◆ EXERCISE OBJECTIVE
Every line below needs to be transcribed without alteration, and no image may be carried over.

◆ DATA EXTRACTS

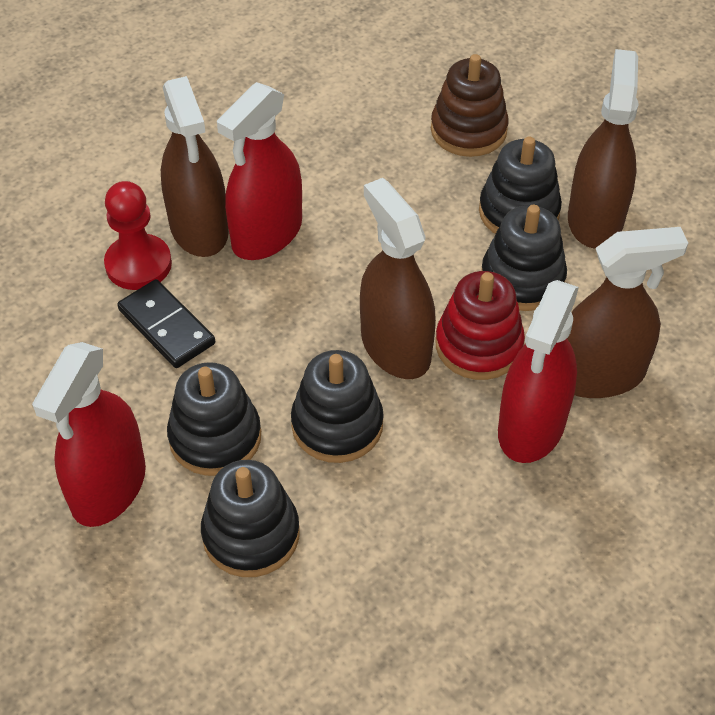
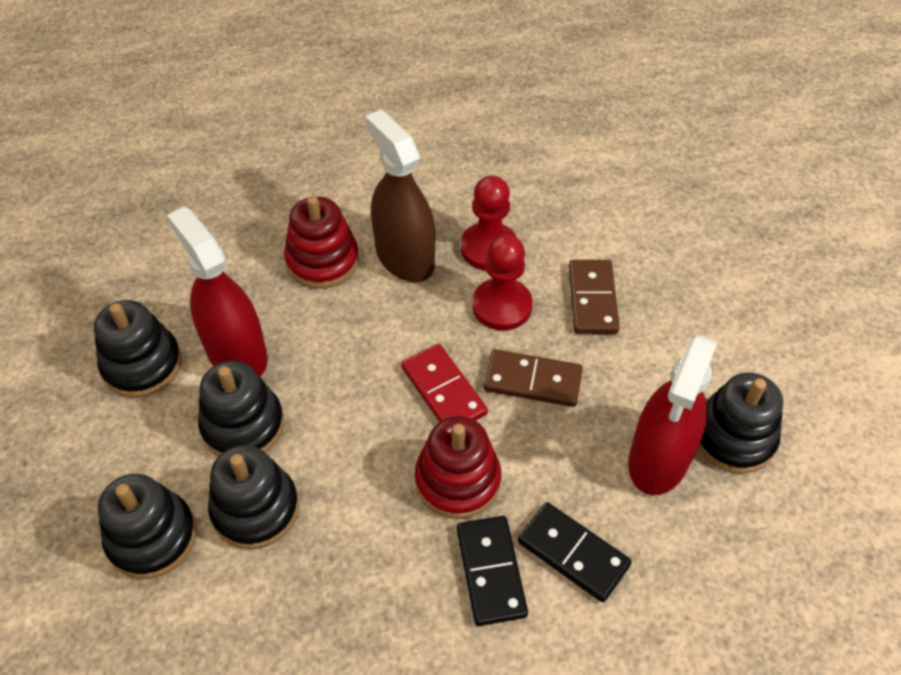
black domino: 1 -> 2
brown domino: 0 -> 2
brown spray bottle: 4 -> 1
brown stacking toy: 1 -> 0
red domino: 0 -> 1
red pawn: 1 -> 2
red spray bottle: 3 -> 2
red stacking toy: 1 -> 2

◆ EXERCISE ANSWER
black domino: 1 -> 2
brown domino: 0 -> 2
brown spray bottle: 4 -> 1
brown stacking toy: 1 -> 0
red domino: 0 -> 1
red pawn: 1 -> 2
red spray bottle: 3 -> 2
red stacking toy: 1 -> 2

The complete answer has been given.